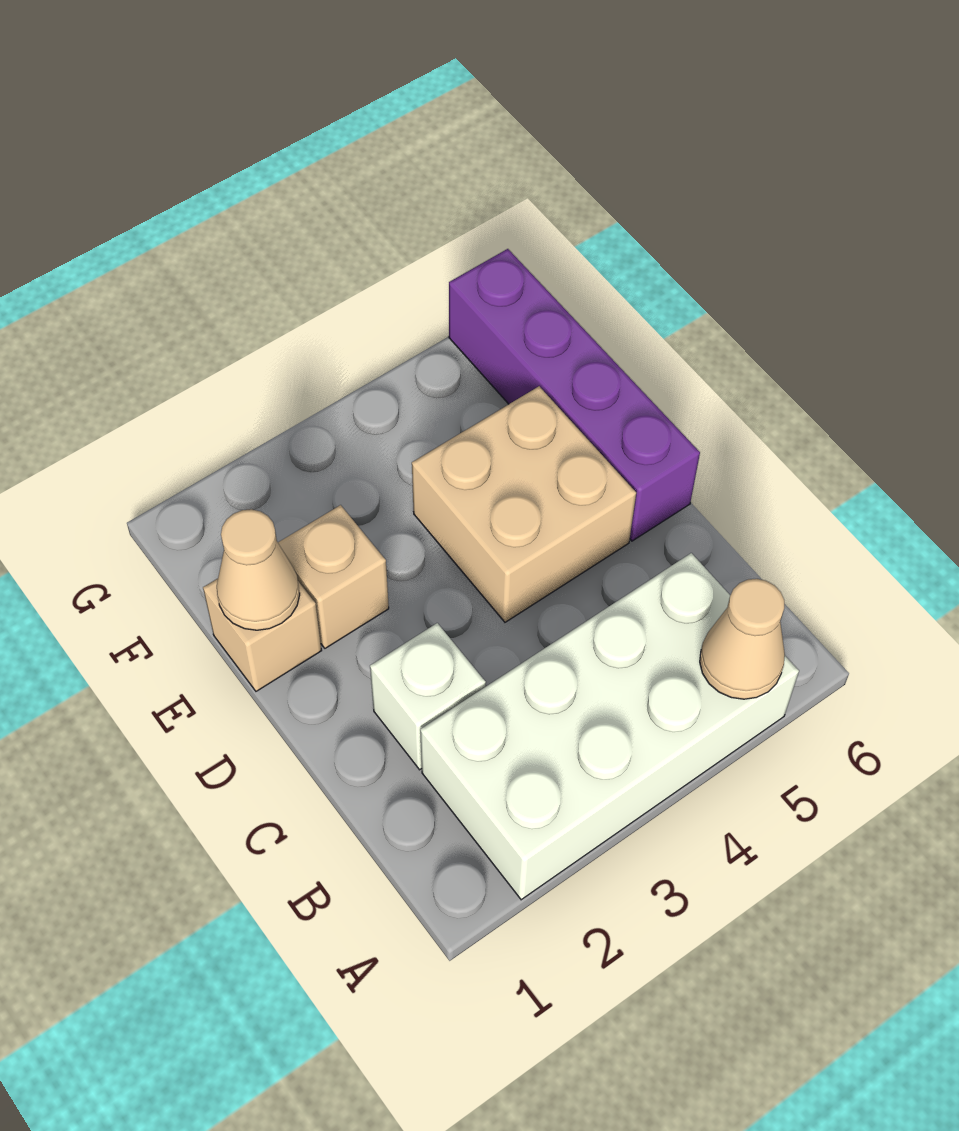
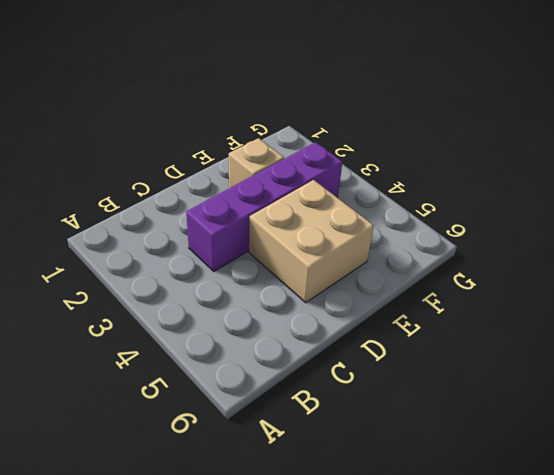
purple brick C3:F3 level 1 -> purple brick D6:G6 level 1
none -> white brick A2:B5 level 1
none -> white brick C2 level 1

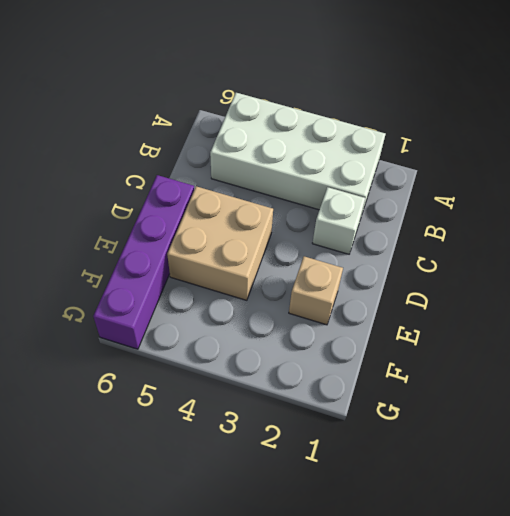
none -> tan brick E1 level 1
none -> tan cone A5 level 2

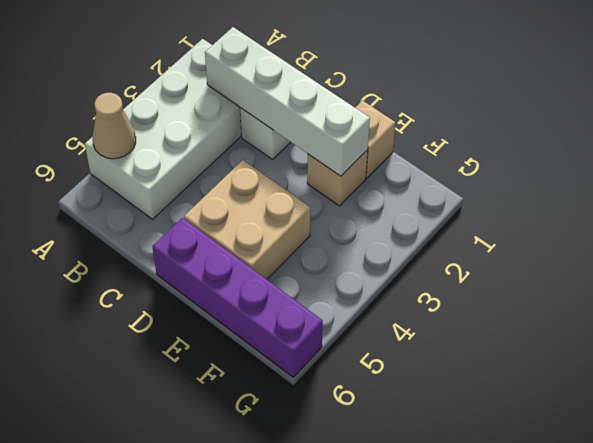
white brick B2:E2 level 2 -> none
none -> tan cone E1 level 2

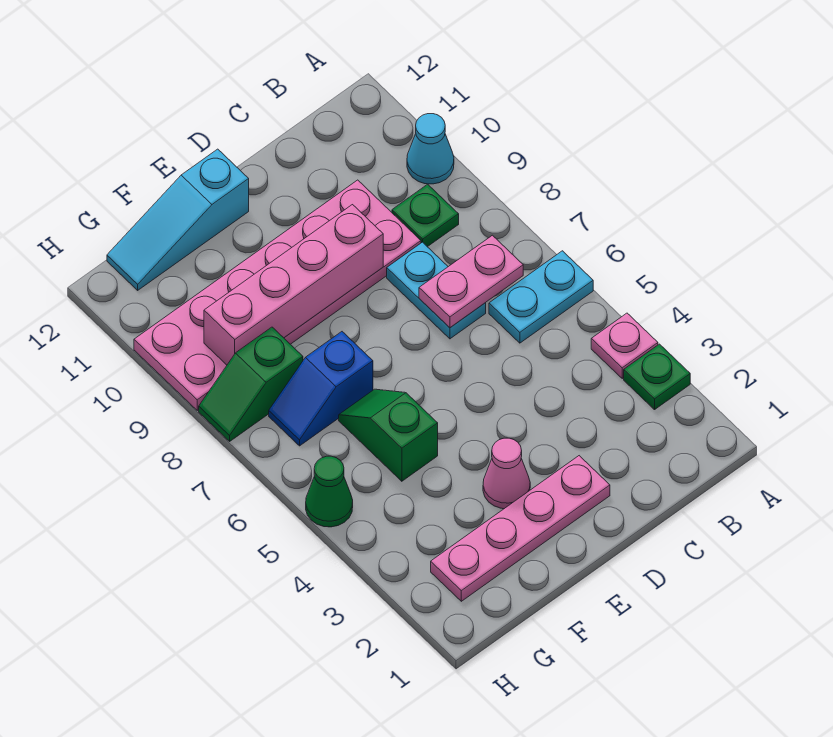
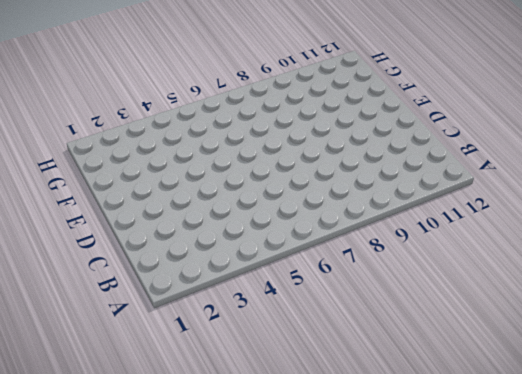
none -> green plate A3 level 1
none -> pink plate A4 level 1
none -> cyan plate A6:B6 level 1

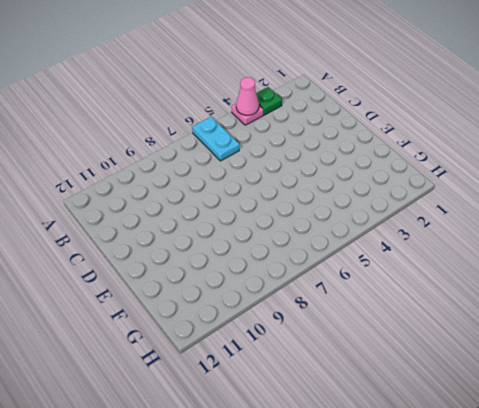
pink cone A4 level 2 -> pink cone E3 level 1
none -> cyan cone A10 level 1
none -> green plate B9 level 1
none -> cyan plate C7:C8 level 1

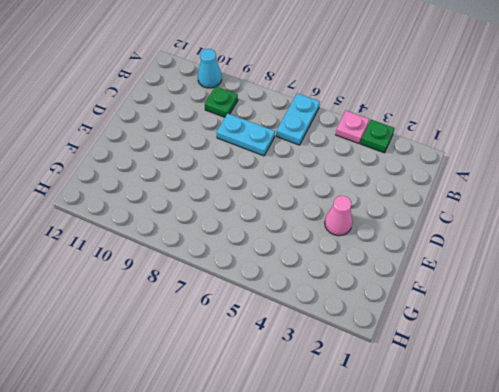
none -> pink plate C9:H10 level 1
none -> pink plate D2:G2 level 1
none -> cyan slope E12:G12 level 1 top E

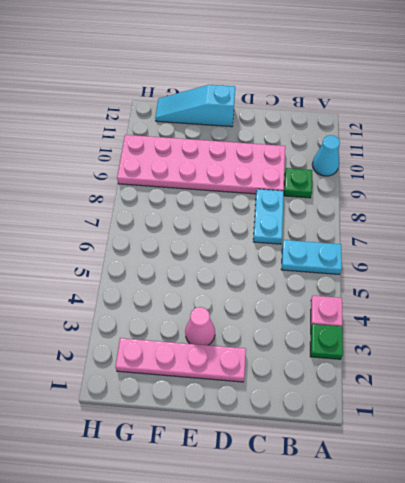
none -> green slope F5:F6 level 1 top 5
none -> blue slope F7:G7 level 1 top F
none -> green slope G8:H8 level 1 top G

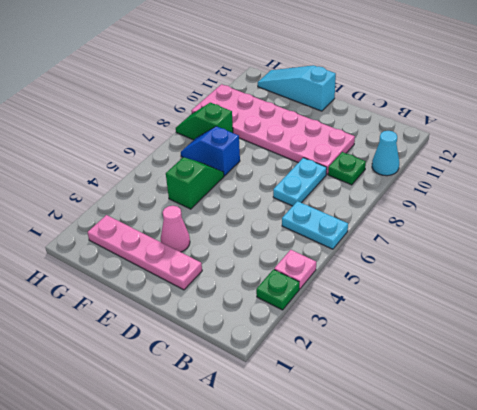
none -> green cone H5 level 1
none -> pink plate B7:C7 level 2
none -> pink brick D9:G9 level 2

== == ==

**PROBLEM TO WORK ON:** Collect every line from the records above that contains the word "white".

**WRITTEN RESPONSE:**
none -> white brick A2:B5 level 1
none -> white brick C2 level 1
white brick B2:E2 level 2 -> none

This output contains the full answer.